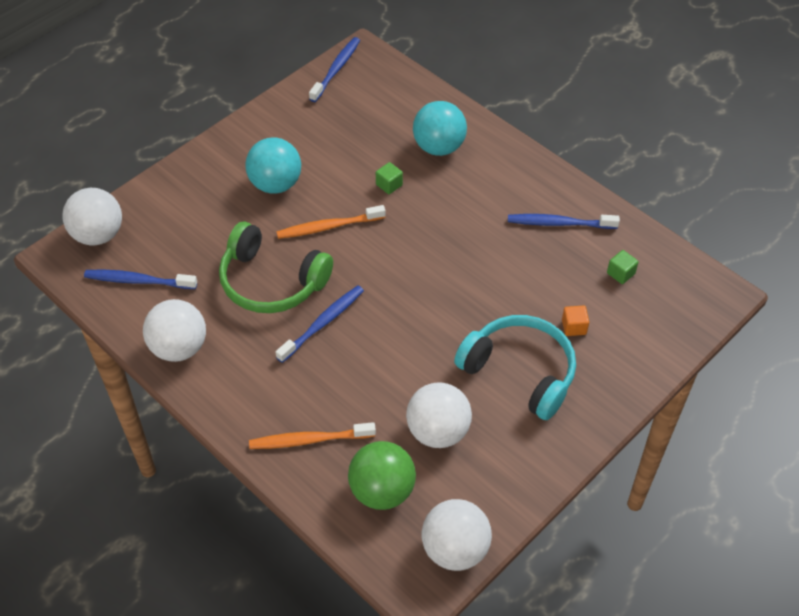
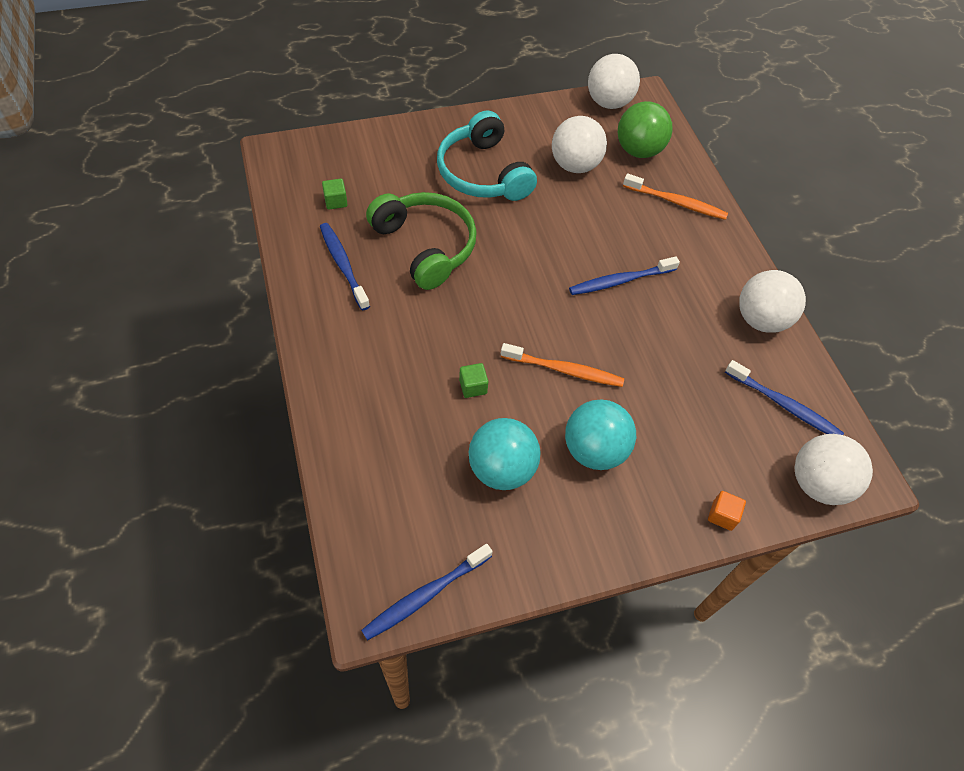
camera: 155 degrees left, 5 degrees up
(271, 282) = (649, 340): green headphones -> green headphones (425, 246)
(439, 147) = (387, 405): turquoise ball -> turquoise ball (501, 469)
(560, 223) = (343, 265): blue toothbrush -> blue toothbrush turned 150 degrees counterclockwise
(574, 327) = (413, 182): orange cube -> orange cube (722, 515)

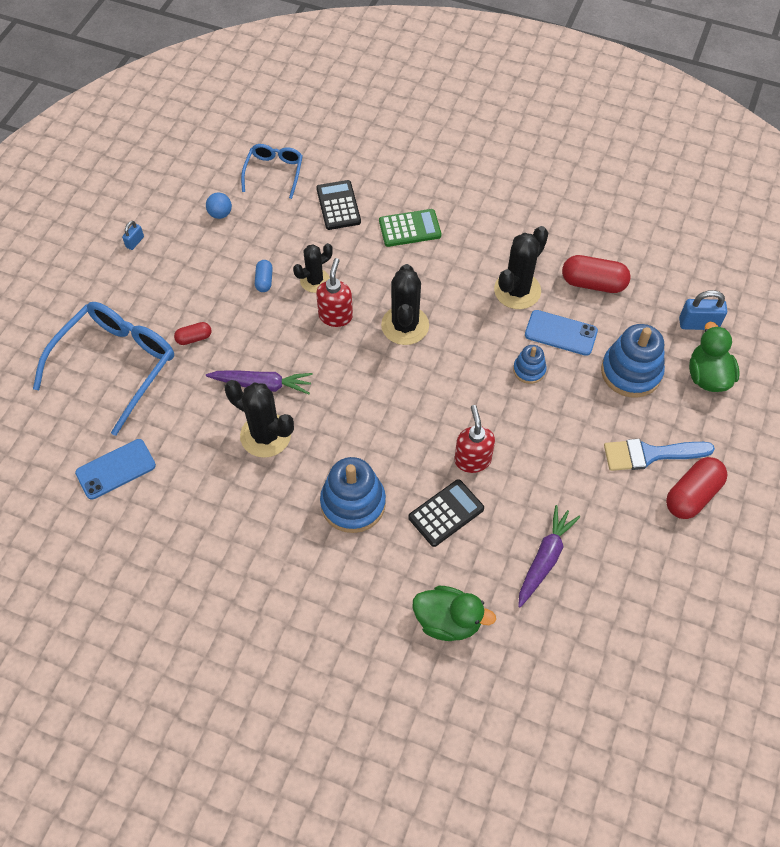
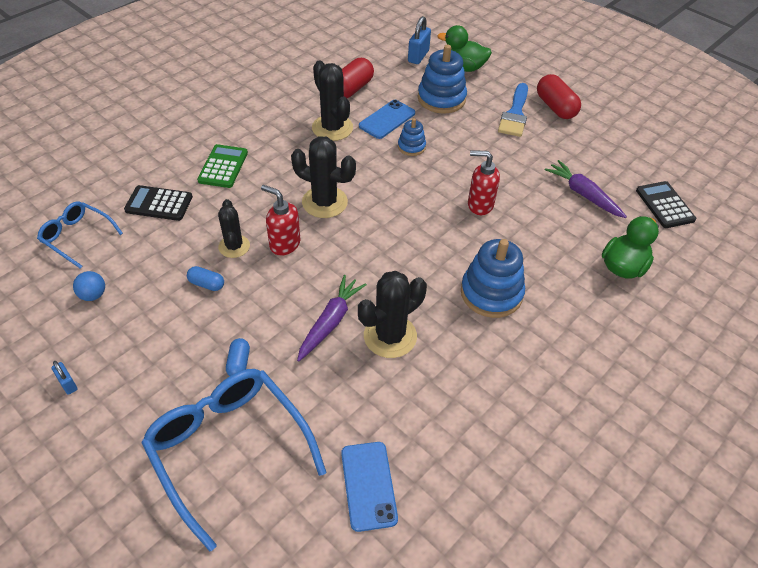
camera: 70 degrees left, 10 degrees down
(194, 338) = (239, 363): red capsule -> blue capsule
(446, 513) = (523, 236): black calculator -> black calculator (665, 205)

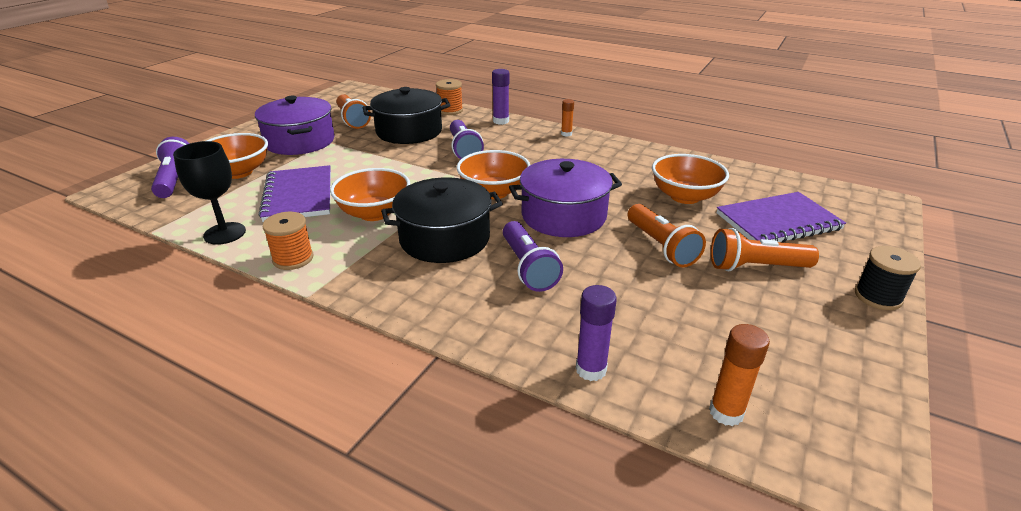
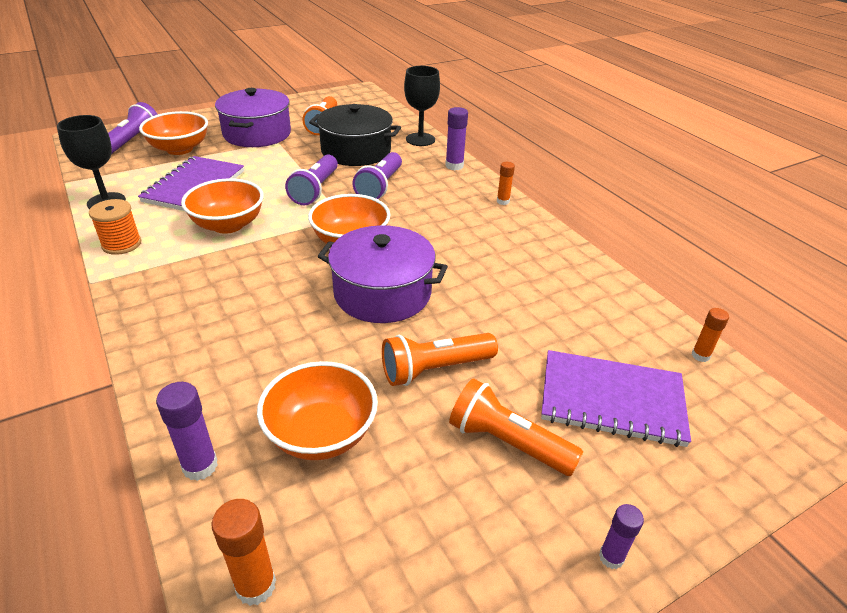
camera: 30 degrees right, 5 degrees up
(444, 238) = (250, 273): black pot -> none
(450, 110) = (420, 139): orange spool -> black goblet
(528, 267) = (281, 334): purple flashlight -> purple flashlight (315, 190)
(661, 246) = (435, 369): orange flashlight -> orange flashlight turned 60 degrees clockwise
(685, 196) = (538, 322): orange bowl -> orange bowl (321, 434)
(790, 181) = (700, 355): none -> orange glue stick
(878, 297) = (611, 557): black spool -> purple glue stick

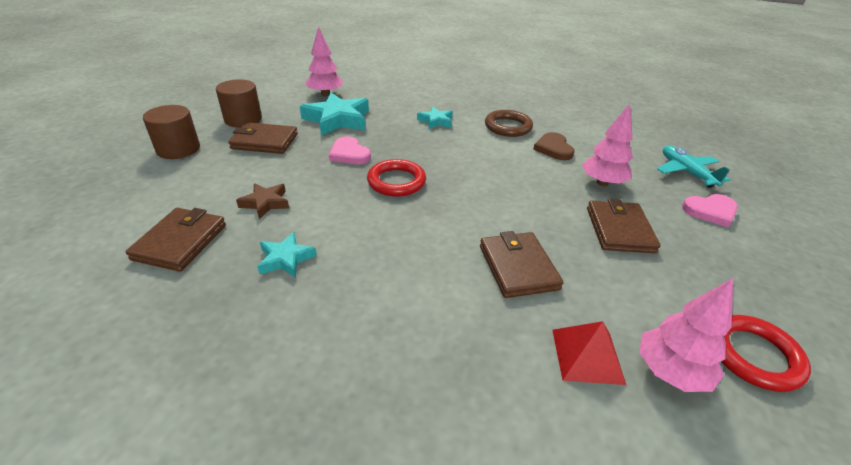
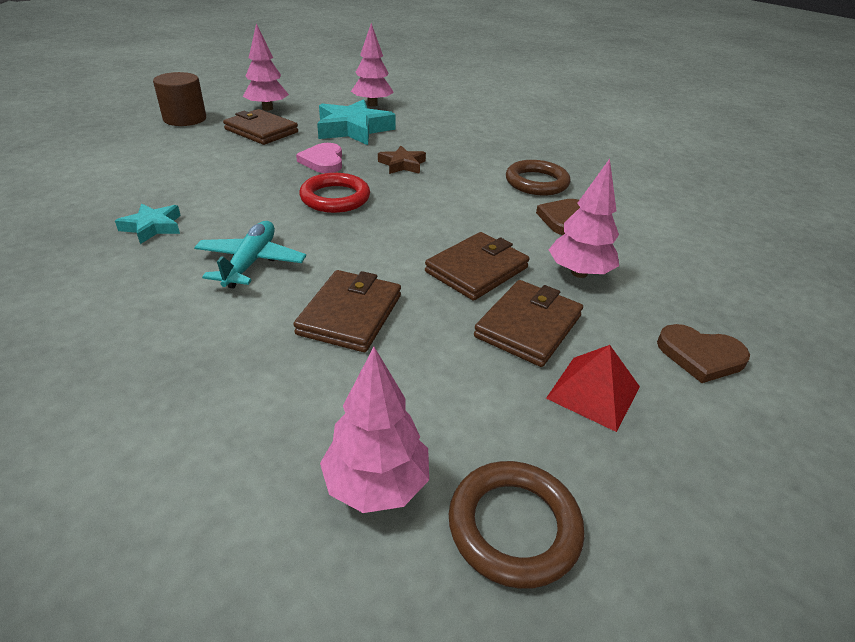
camera: 30 degrees right, 0 degrees up
(180, 242) = (95, 187): brown wallet -> brown wallet (476, 270)
(243, 119) = (267, 108): brown cylinder -> pink tree
(265, 203) = (195, 179): brown star -> brown star (402, 164)
(436, 121) = (456, 155): turquoise star -> none
(587, 356) = (305, 422): red pyramid -> red pyramid (593, 392)
(686, 172) = (731, 301): turquoise plane -> turquoise plane (251, 262)
(710, 211) = (700, 356): pink heart -> brown heart
(754, 355) = (514, 526): red ring -> brown ring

*-*-*

▶ _EXERCISE DETAILS_
Your answer must be the lines above from the one holding "(439, 147) = (387, 405): turquoise" up to and including the one holding "(194, 338) = (239, 363): red", exact and with no pictures.

▶ _SOLUTION FOR THIS PROBLEM_
(439, 147) = (387, 405): turquoise ball -> turquoise ball (501, 469)
(560, 223) = (343, 265): blue toothbrush -> blue toothbrush turned 150 degrees counterclockwise
(574, 327) = (413, 182): orange cube -> orange cube (722, 515)

camera: 70 degrees left, 10 degrees down
(194, 338) = (239, 363): red capsule -> blue capsule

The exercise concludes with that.